* _WORK TASK_
Transcribe each record exactly; skip any picture.

=== DATA IN THIS EXERCISE ===

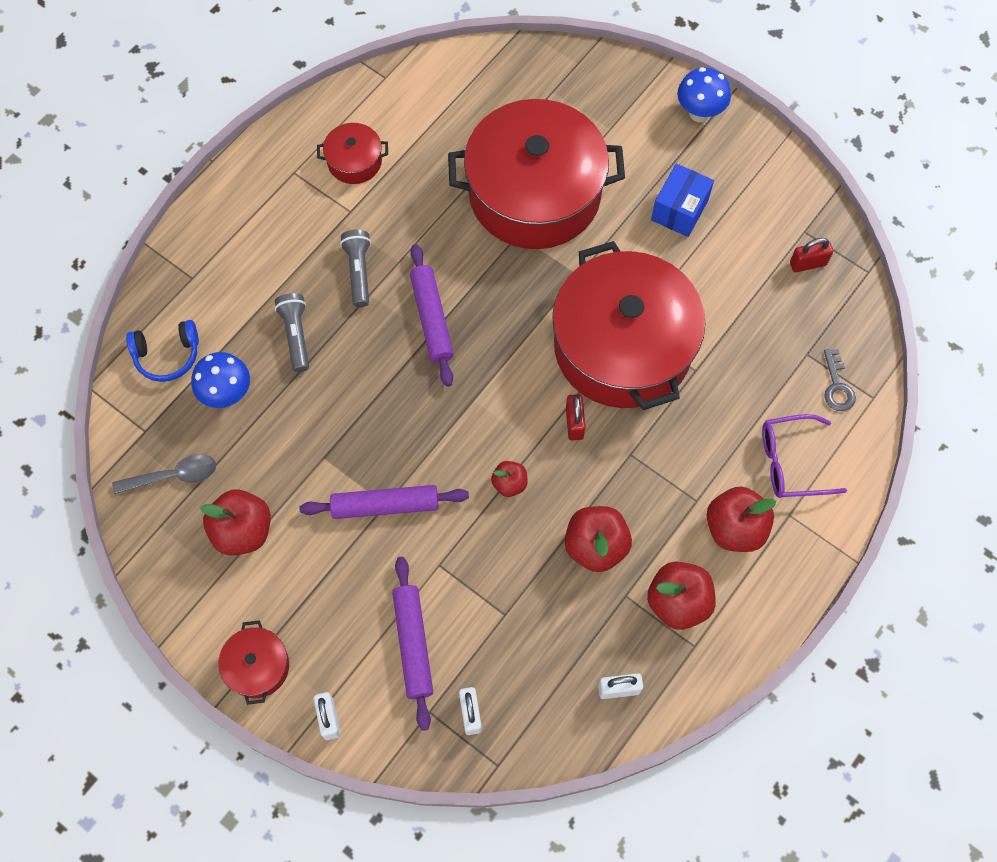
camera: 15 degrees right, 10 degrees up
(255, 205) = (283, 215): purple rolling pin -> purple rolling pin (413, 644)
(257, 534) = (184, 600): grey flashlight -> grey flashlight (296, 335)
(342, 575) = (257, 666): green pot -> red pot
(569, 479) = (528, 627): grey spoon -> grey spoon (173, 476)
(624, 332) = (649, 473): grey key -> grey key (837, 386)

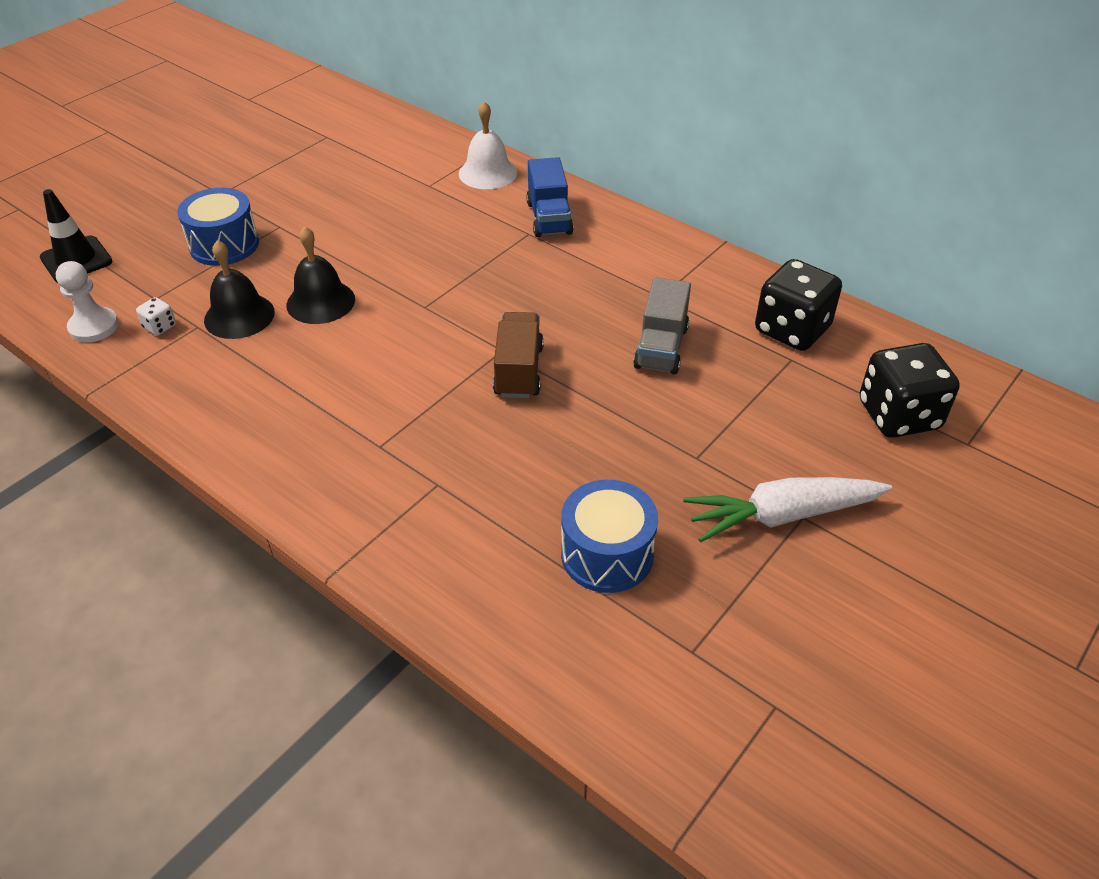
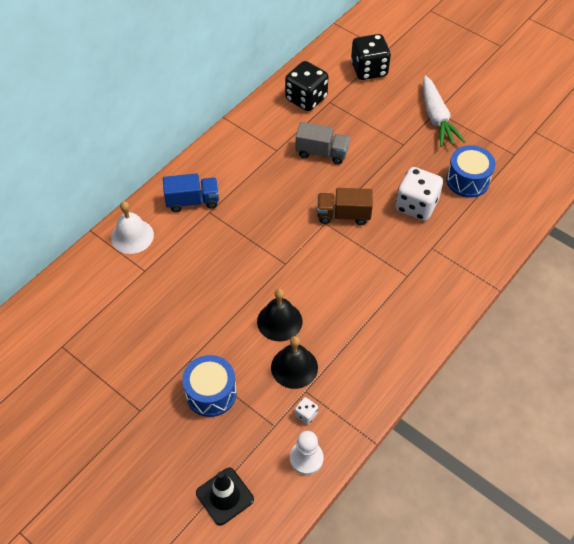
camera: 90 degrees left, 10 degrees up
(539, 468) = (416, 205): none -> white dice

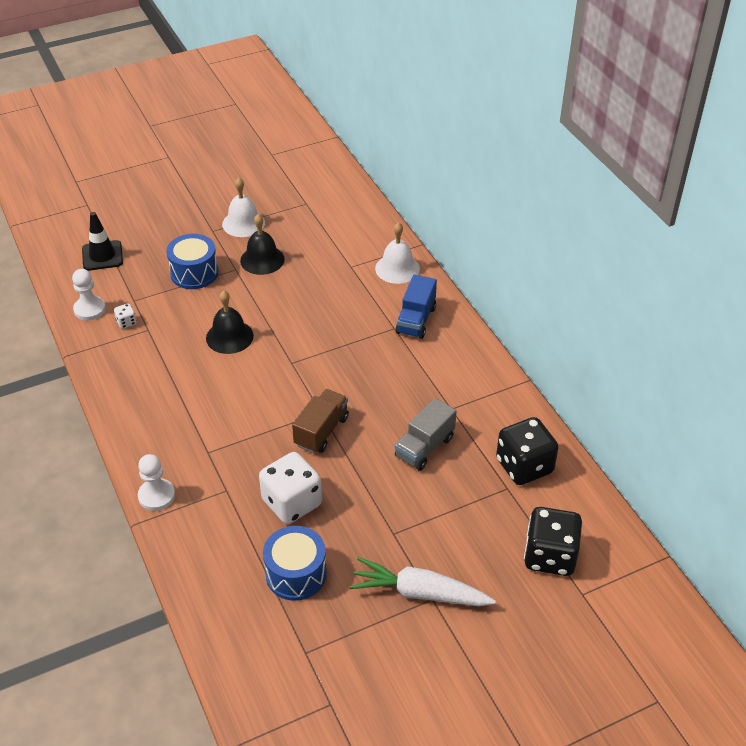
camera: 115 degrees right, 10 degrees down
(116, 387) = (243, 223): none -> white bell
(294, 367) = (176, 330): black bell -> black bell (262, 260)
(465, 287) = (156, 496): none -> white pawn

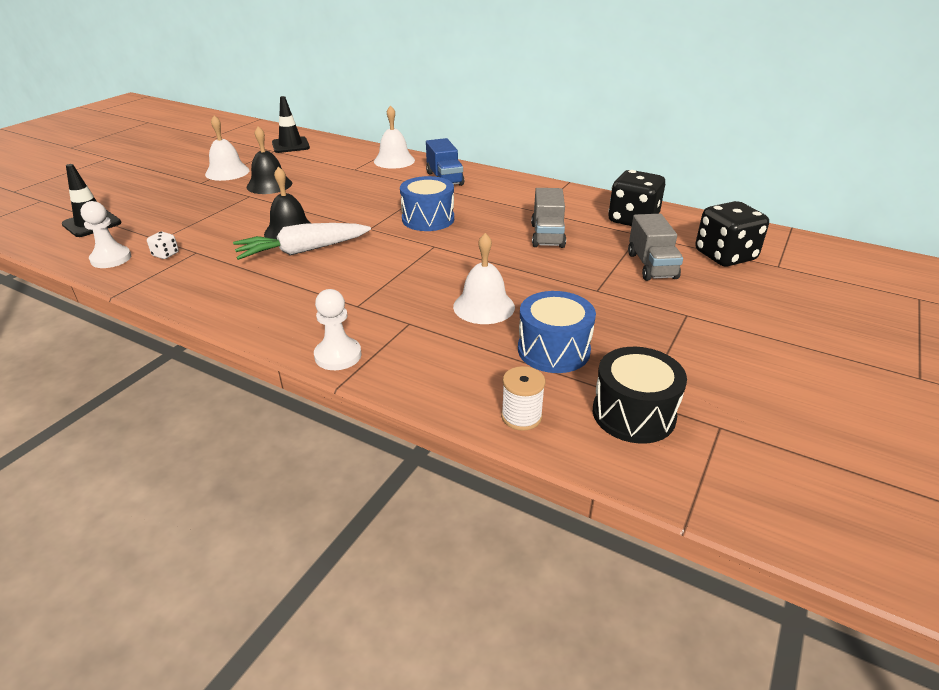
camera: 35 degrees left, 10 degrees down
(194, 273) = (209, 208): blue drum -> blue drum (428, 219)
(218, 616) = (521, 416): none -> white spool
(288, 659) = (633, 414): none -> black drum
(292, 503) = (484, 306): white dice -> white bell
(321, 431) = (450, 256): brown truck -> none
(327, 200) = (290, 145): none -> black traffic cone
(419, 592) = (671, 315): white carrot -> white carrot (302, 251)
(470, 532) = (651, 266): none -> grey truck

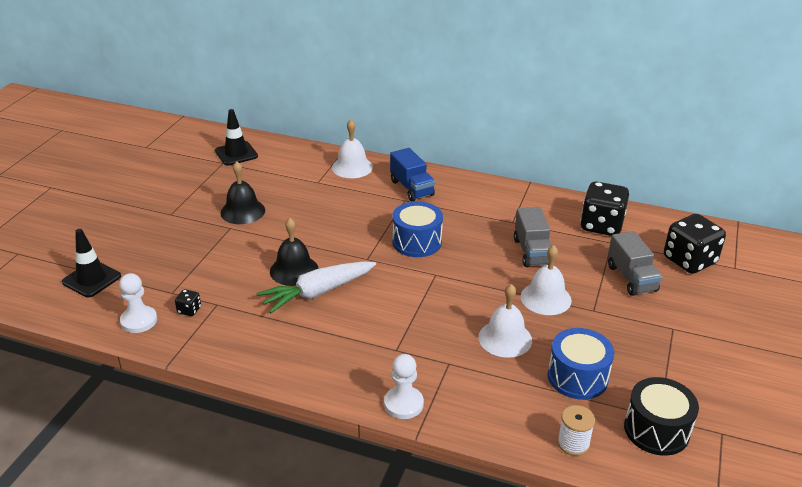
camera: 10 degrees left, 0 degrees up
(165, 254) = (189, 310): white dice -> black dice
(227, 172) = (190, 197): white bell -> white bell (546, 298)

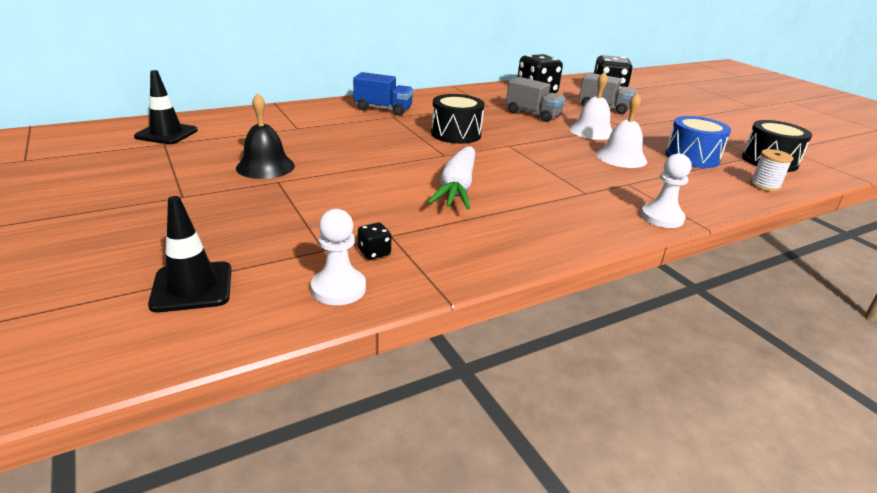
camera: 50 degrees left, 5 degrees down
(294, 270) = (405, 183): black bell -> none
(352, 167) = (307, 111): white bell -> none
(417, 242) = (456, 134): blue drum -> black drum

===

* _TASK SOLUTION_
camera: 15 degrees right, 10 degrees up
(255, 205) = (283, 215): purple rolling pin -> purple rolling pin (413, 644)
(257, 534) = (184, 600): grey flashlight -> grey flashlight (296, 335)
(342, 575) = (257, 666): green pot -> red pot
(569, 479) = (528, 627): grey spoon -> grey spoon (173, 476)
(624, 332) = (649, 473): grey key -> grey key (837, 386)

camera: 90 degrees left, 10 degrees up
(539, 468) = (416, 205): none -> white dice

camera: 115 degrees right, 10 degrees down
(116, 387) = (243, 223): none -> white bell
(294, 367) = (176, 330): black bell -> black bell (262, 260)
(465, 287) = (156, 496): none -> white pawn

camera: 35 degrees left, 10 degrees down
(194, 273) = (209, 208): blue drum -> blue drum (428, 219)
(218, 616) = (521, 416): none -> white spool
(288, 659) = (633, 414): none -> black drum
(292, 503) = (484, 306): white dice -> white bell
(321, 431) = (450, 256): brown truck -> none
(327, 200) = (290, 145): none -> black traffic cone
(419, 592) = (671, 315): white carrot -> white carrot (302, 251)
(470, 532) = (651, 266): none -> grey truck

camera: 10 degrees left, 0 degrees up
(165, 254) = (189, 310): white dice -> black dice
(227, 172) = (190, 197): white bell -> white bell (546, 298)

camera: 50 degrees left, 5 degrees down
(294, 270) = (405, 183): black bell -> none
(352, 167) = (307, 111): white bell -> none
(417, 242) = (456, 134): blue drum -> black drum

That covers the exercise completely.